DATASET.
▬▬▬▬▬▬

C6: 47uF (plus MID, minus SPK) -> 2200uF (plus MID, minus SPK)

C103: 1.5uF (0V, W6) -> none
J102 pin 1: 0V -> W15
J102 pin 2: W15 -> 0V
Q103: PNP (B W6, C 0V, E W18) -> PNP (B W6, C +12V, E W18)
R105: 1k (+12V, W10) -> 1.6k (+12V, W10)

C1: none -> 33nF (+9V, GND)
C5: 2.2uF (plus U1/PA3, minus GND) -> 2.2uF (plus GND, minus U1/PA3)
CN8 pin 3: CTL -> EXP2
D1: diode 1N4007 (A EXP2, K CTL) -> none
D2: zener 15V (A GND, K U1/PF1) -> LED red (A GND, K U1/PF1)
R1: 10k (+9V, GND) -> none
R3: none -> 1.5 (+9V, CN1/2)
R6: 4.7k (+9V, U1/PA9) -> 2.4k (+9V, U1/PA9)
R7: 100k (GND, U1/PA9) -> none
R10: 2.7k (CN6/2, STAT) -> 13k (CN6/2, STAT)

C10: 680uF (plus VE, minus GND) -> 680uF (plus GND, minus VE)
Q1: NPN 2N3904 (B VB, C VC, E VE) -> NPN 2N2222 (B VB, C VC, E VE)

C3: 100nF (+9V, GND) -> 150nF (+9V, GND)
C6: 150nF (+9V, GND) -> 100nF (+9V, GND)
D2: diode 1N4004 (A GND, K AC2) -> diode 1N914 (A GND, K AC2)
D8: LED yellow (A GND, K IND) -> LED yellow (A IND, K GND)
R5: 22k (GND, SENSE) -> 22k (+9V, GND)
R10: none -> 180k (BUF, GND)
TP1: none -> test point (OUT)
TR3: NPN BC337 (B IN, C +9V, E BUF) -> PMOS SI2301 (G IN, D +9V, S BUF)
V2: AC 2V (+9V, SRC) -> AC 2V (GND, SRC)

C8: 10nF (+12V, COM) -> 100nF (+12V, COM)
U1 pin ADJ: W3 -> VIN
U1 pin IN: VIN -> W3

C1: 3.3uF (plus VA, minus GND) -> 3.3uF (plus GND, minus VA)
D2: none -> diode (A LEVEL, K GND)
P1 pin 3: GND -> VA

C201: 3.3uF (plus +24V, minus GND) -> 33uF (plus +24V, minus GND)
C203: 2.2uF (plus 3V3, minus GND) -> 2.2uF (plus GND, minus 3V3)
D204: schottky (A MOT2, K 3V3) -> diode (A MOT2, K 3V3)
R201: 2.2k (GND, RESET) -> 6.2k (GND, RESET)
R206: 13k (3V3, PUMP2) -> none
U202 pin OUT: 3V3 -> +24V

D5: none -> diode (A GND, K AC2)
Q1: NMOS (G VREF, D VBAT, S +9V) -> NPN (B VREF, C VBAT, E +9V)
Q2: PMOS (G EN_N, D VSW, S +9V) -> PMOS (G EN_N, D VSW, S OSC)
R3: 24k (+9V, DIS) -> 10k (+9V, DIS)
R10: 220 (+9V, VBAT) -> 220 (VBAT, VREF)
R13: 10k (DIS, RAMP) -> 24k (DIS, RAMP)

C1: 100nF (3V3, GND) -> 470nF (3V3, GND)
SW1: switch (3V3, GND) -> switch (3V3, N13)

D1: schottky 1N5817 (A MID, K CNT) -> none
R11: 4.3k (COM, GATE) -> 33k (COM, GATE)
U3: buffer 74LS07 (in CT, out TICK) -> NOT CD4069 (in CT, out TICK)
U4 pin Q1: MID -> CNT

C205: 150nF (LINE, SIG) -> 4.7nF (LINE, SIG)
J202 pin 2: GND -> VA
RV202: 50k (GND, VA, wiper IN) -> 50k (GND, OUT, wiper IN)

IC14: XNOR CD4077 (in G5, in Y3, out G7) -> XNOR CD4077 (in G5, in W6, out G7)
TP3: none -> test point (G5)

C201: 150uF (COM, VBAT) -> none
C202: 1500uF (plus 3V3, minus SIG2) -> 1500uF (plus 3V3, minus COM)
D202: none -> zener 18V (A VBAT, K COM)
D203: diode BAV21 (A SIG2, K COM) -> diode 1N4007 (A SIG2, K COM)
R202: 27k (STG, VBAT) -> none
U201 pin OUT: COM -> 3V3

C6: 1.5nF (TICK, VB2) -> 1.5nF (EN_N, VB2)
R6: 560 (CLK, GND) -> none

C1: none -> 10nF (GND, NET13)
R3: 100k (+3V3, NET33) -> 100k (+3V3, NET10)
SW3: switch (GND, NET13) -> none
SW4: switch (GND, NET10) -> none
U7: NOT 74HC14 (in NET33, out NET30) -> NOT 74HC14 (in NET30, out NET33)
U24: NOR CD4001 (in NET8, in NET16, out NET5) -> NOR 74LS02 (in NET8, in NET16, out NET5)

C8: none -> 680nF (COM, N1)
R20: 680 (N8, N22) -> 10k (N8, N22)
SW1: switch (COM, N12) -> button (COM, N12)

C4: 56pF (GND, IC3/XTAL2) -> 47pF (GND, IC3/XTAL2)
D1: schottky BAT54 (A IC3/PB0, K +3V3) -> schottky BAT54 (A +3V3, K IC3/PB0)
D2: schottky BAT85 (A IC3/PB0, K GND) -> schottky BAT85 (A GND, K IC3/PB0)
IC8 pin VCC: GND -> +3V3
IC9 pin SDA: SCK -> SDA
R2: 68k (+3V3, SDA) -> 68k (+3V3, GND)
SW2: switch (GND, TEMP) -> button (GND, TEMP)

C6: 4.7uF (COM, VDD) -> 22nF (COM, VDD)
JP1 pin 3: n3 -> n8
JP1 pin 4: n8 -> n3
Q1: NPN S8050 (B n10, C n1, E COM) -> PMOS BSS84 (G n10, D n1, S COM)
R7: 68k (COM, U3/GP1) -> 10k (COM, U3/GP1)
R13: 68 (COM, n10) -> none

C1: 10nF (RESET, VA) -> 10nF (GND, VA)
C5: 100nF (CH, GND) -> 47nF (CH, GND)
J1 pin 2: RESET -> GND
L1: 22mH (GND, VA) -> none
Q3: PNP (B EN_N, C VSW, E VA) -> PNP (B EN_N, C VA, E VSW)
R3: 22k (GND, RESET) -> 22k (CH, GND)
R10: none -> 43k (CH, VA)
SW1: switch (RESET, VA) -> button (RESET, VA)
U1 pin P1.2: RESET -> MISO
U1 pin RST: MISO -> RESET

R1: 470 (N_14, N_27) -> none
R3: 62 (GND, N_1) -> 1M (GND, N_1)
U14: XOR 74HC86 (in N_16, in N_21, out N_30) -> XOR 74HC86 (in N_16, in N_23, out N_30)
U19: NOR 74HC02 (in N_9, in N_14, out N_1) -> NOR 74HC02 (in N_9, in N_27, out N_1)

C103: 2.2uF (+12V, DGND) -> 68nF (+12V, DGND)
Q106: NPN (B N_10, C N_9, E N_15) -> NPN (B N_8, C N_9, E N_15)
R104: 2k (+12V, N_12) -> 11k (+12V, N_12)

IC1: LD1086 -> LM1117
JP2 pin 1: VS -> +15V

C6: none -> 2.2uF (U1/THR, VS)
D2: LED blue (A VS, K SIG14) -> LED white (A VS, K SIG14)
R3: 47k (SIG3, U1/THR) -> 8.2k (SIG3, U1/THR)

▬▬▬▬▬▬

WHAT TO WORK ON. Your task is to restate, word for word, only those lines above that fall between the line holding "D2: diode 1N4004" and the line holding "D2: none -> diode (A LEVEL, K GND)", inclusive.

EXERCISE SOLUTION.
D2: diode 1N4004 (A GND, K AC2) -> diode 1N914 (A GND, K AC2)
D8: LED yellow (A GND, K IND) -> LED yellow (A IND, K GND)
R5: 22k (GND, SENSE) -> 22k (+9V, GND)
R10: none -> 180k (BUF, GND)
TP1: none -> test point (OUT)
TR3: NPN BC337 (B IN, C +9V, E BUF) -> PMOS SI2301 (G IN, D +9V, S BUF)
V2: AC 2V (+9V, SRC) -> AC 2V (GND, SRC)

C8: 10nF (+12V, COM) -> 100nF (+12V, COM)
U1 pin ADJ: W3 -> VIN
U1 pin IN: VIN -> W3

C1: 3.3uF (plus VA, minus GND) -> 3.3uF (plus GND, minus VA)
D2: none -> diode (A LEVEL, K GND)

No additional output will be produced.